### [Material supplied]
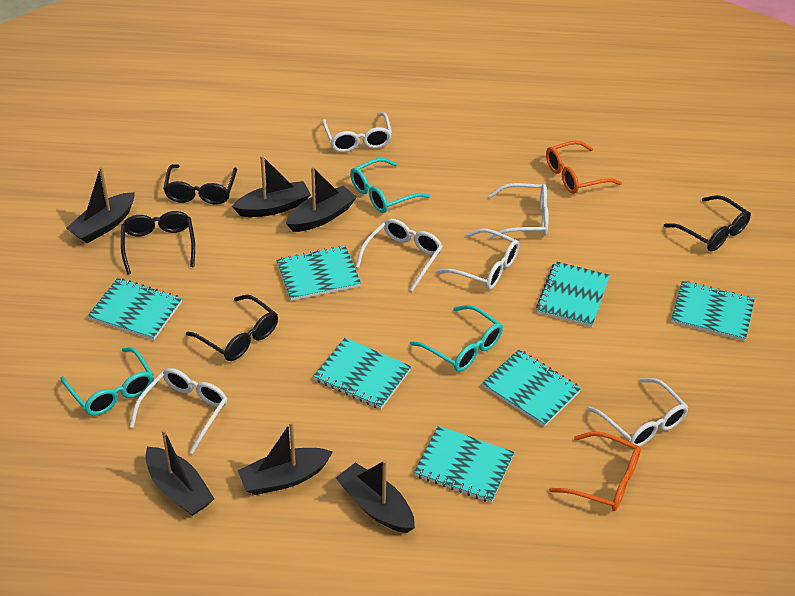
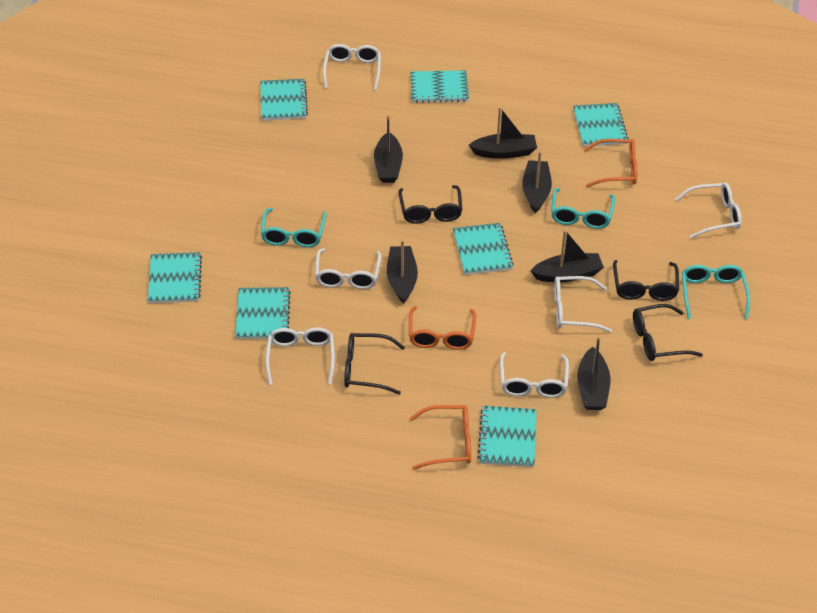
orange glasses: 2 -> 3

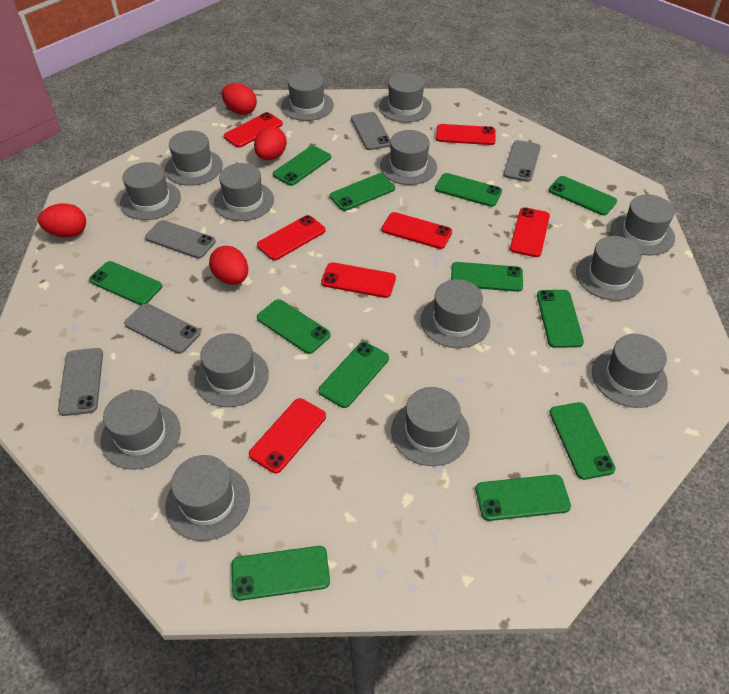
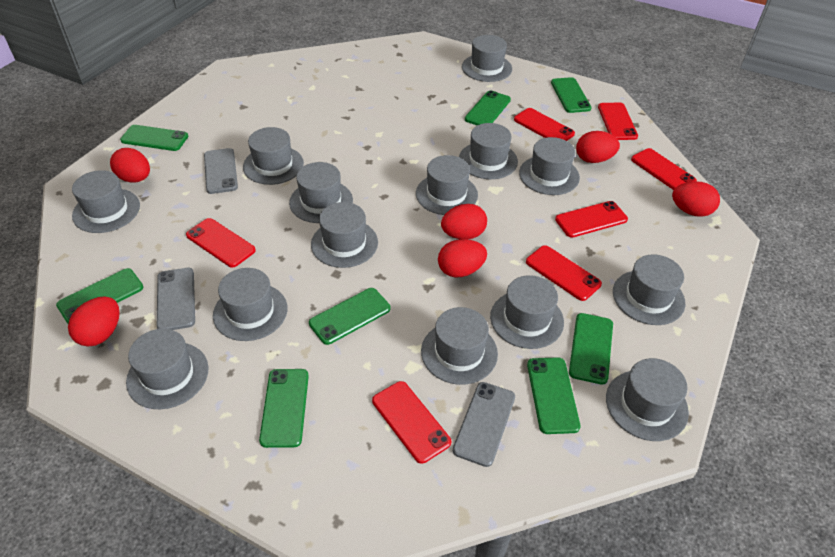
green phone: 12 -> 8
grey phone: 5 -> 3
red egg: 4 -> 6

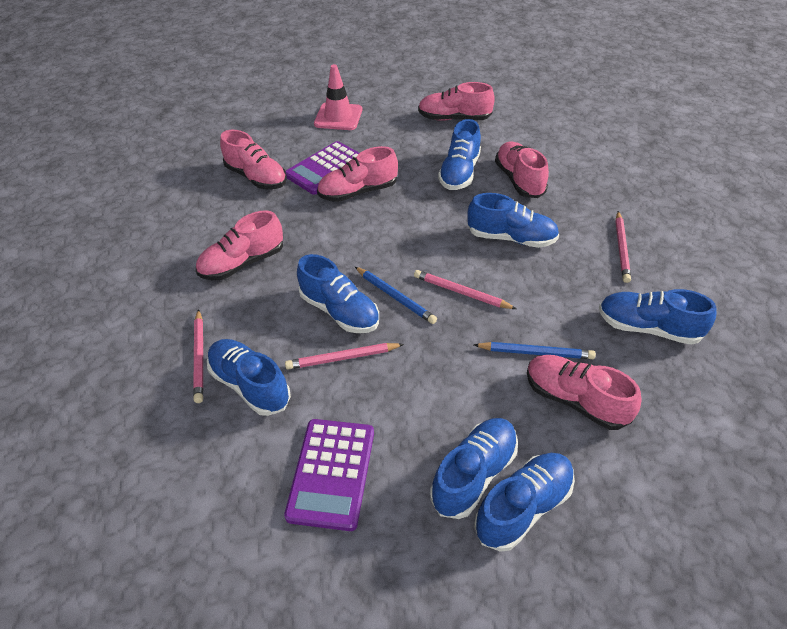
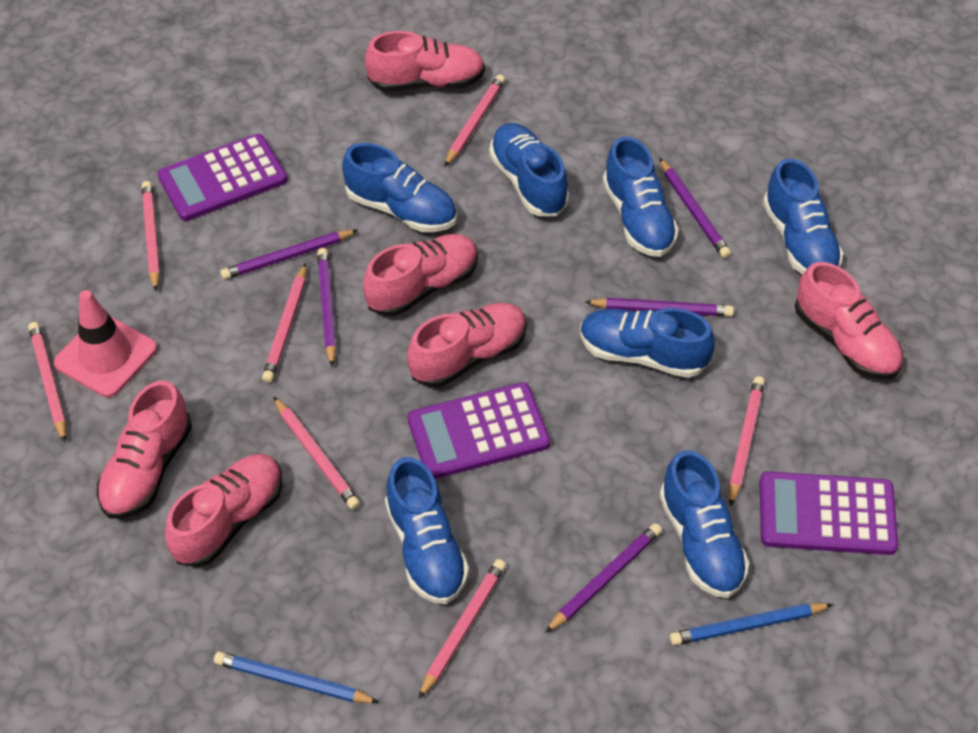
pink pencil: 4 -> 7
purple calculator: 2 -> 3
purple pencil: 0 -> 5

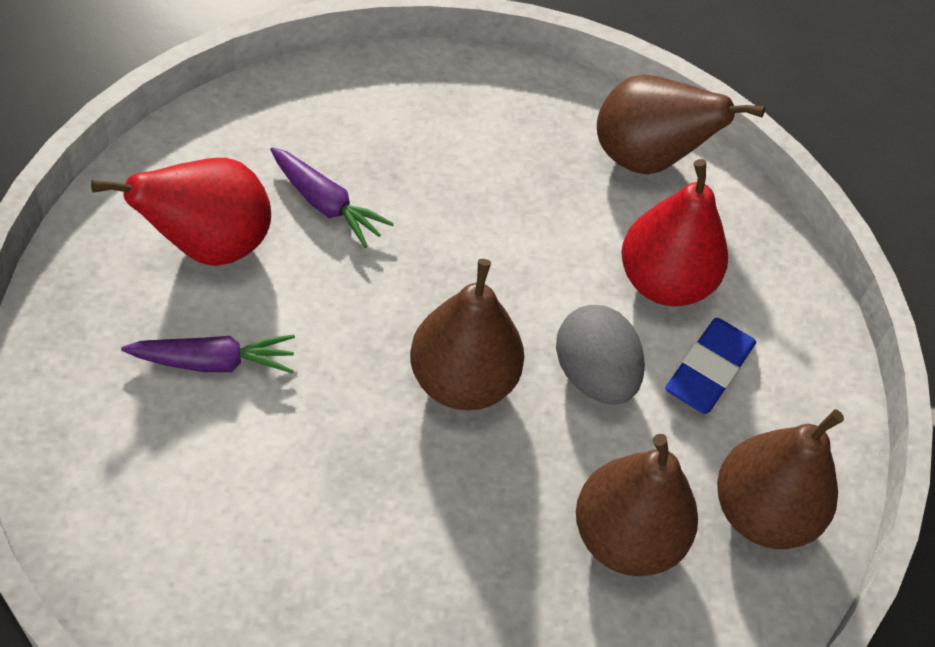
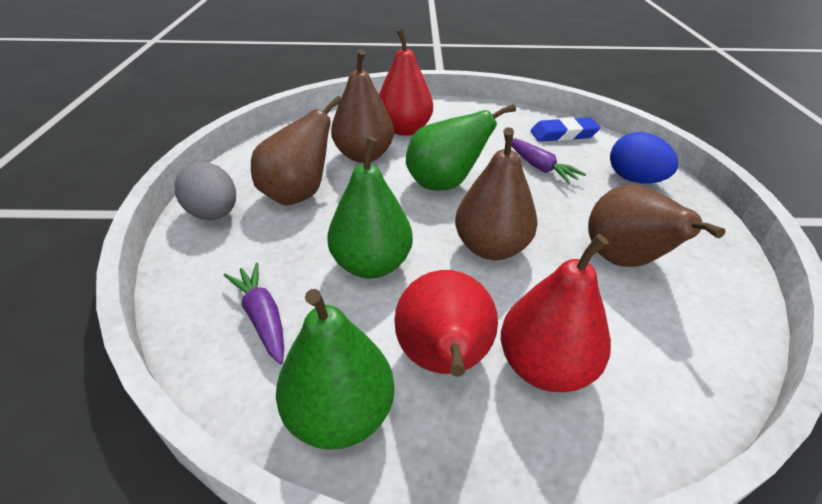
blue egg: 0 -> 1
green pear: 0 -> 3
red pear: 2 -> 3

### [Work to be completed]
Nothing but the lines from the line containing "red egg: 4 -> 6" through the last line of the material may be output, and they must be copied exactly, without pictures.

### [Result for this task]
red egg: 4 -> 6

pink pencil: 4 -> 7
purple calculator: 2 -> 3
purple pencil: 0 -> 5

blue egg: 0 -> 1
green pear: 0 -> 3
red pear: 2 -> 3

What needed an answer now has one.